- [INPUT RECORDS]:
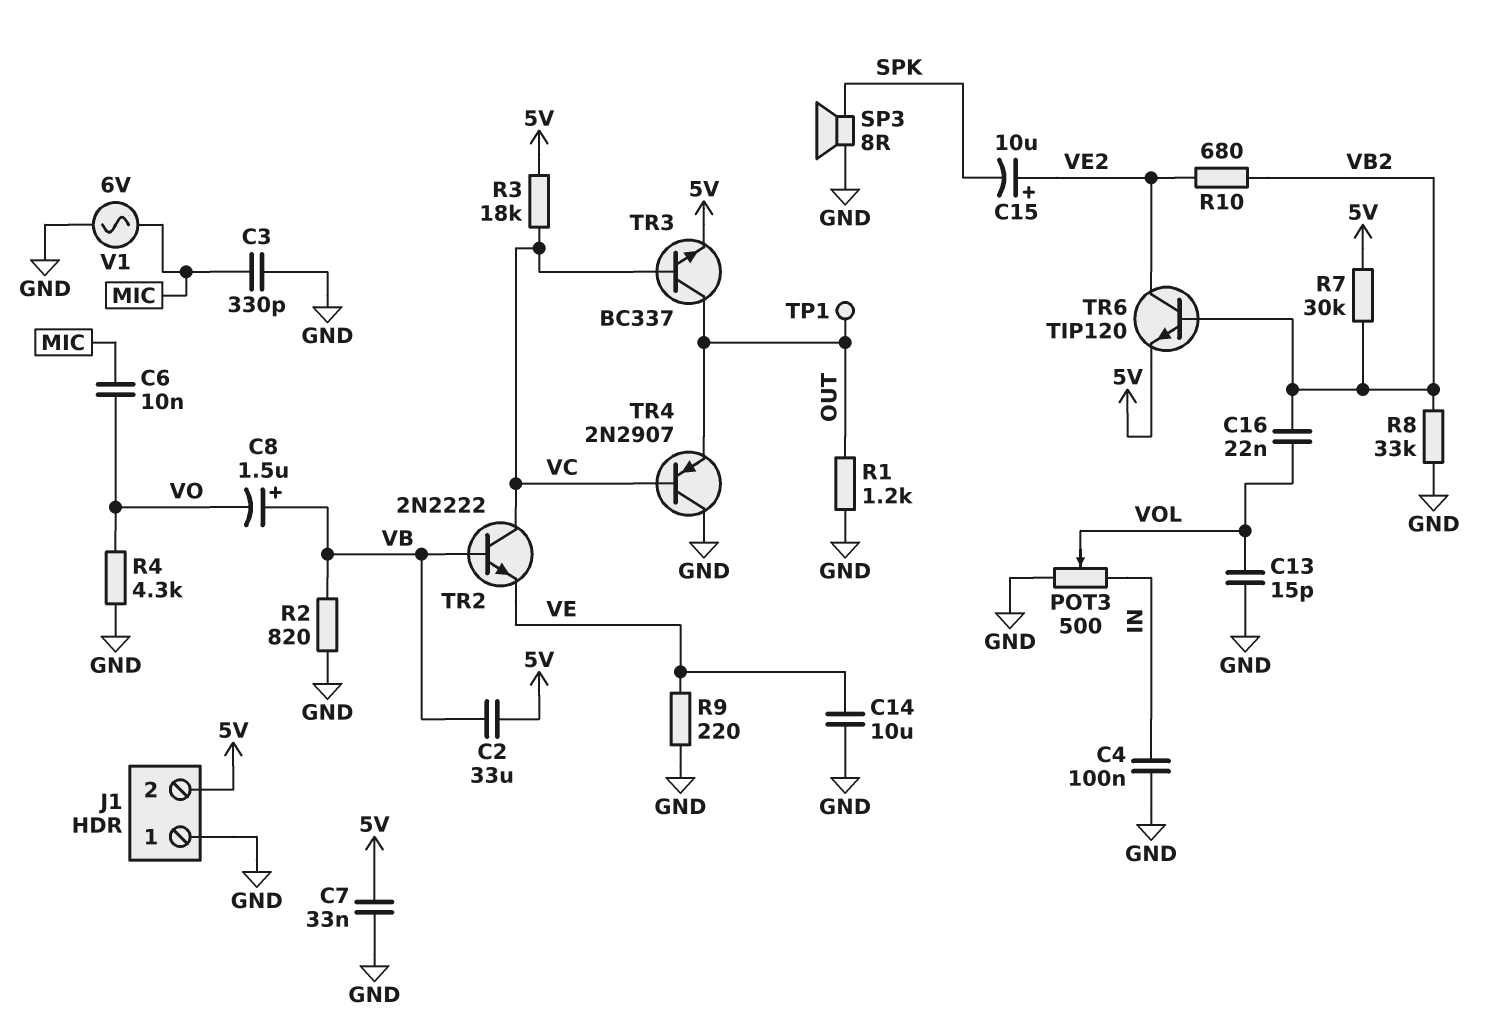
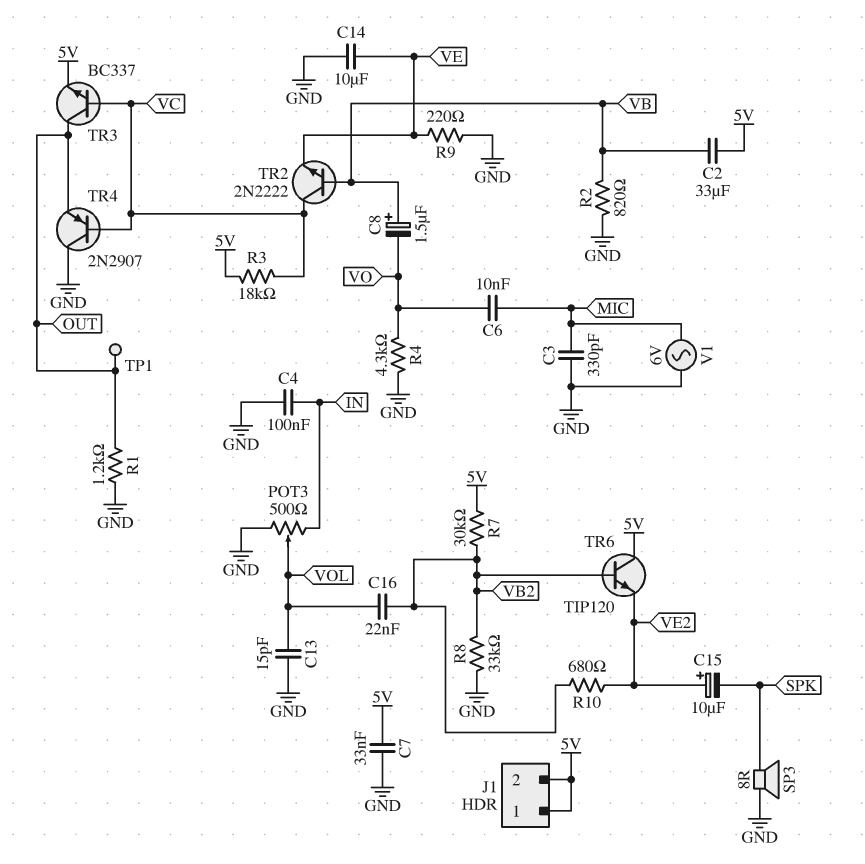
J1 pin 1: GND -> 5V
TR6: NPN TIP120 (B VB2, C VE2, E 5V) -> NPN TIP120 (B VB2, C 5V, E VE2)

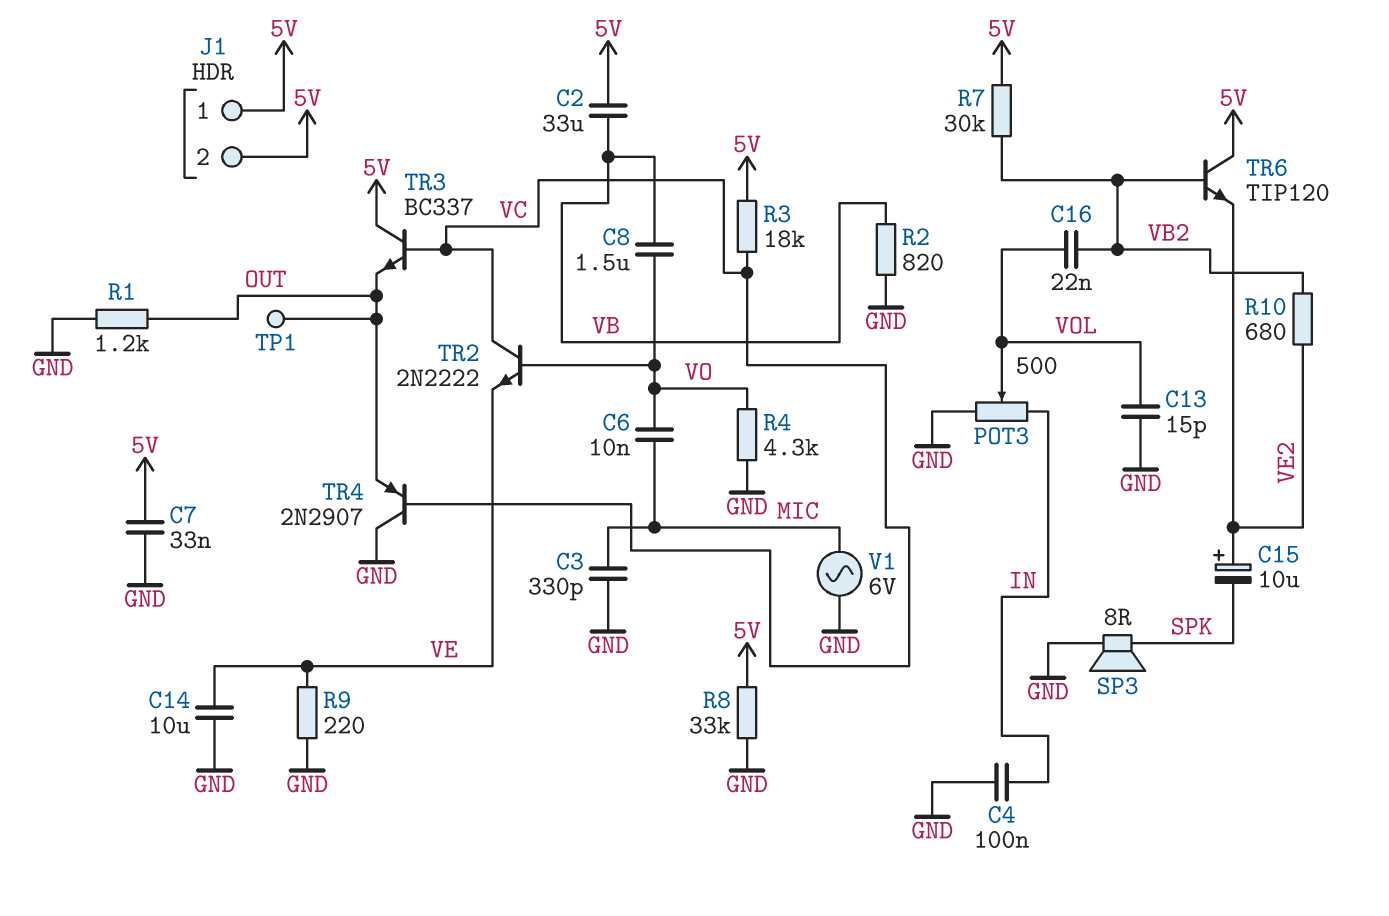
C8: 1.5uF (plus VB, minus VO) -> 1.5uF (VB, VO)
R8: 33k (GND, VB2) -> 33k (5V, GND)
TR2: NPN 2N2222 (B VB, C VC, E VE) -> NPN 2N2222 (B VO, C VC, E VE)
TR3: NPN BC337 (B VC, C OUT, E 5V) -> NPN BC337 (B VC, C 5V, E OUT)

- [WORK TASK]: All records above are to be repeated exactly, with the images left out.

- [SOLVED PROBLEM]:
J1 pin 1: GND -> 5V
TR6: NPN TIP120 (B VB2, C VE2, E 5V) -> NPN TIP120 (B VB2, C 5V, E VE2)

C8: 1.5uF (plus VB, minus VO) -> 1.5uF (VB, VO)
R8: 33k (GND, VB2) -> 33k (5V, GND)
TR2: NPN 2N2222 (B VB, C VC, E VE) -> NPN 2N2222 (B VO, C VC, E VE)
TR3: NPN BC337 (B VC, C OUT, E 5V) -> NPN BC337 (B VC, C 5V, E OUT)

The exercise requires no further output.